ASSIGNMENT => A single number is the required answer: the count of lines in the listing below that hold the string "door".

SUPPLIED RECORDS =>

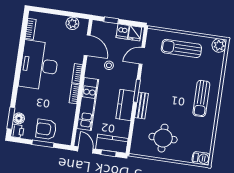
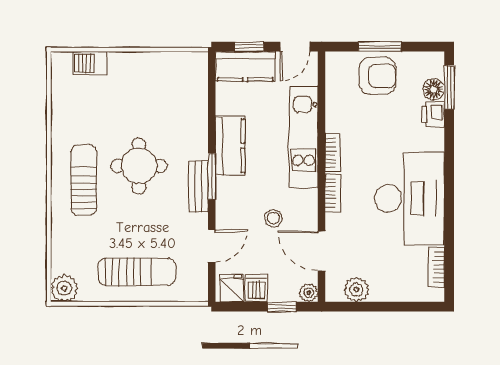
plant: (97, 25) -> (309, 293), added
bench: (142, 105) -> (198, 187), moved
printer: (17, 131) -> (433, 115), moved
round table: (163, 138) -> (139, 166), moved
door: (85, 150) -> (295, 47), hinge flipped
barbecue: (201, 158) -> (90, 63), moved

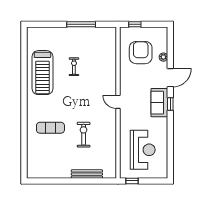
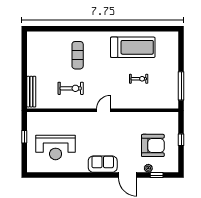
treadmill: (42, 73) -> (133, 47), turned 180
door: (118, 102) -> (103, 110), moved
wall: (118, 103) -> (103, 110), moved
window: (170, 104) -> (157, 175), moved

COMPLETED TASK => 2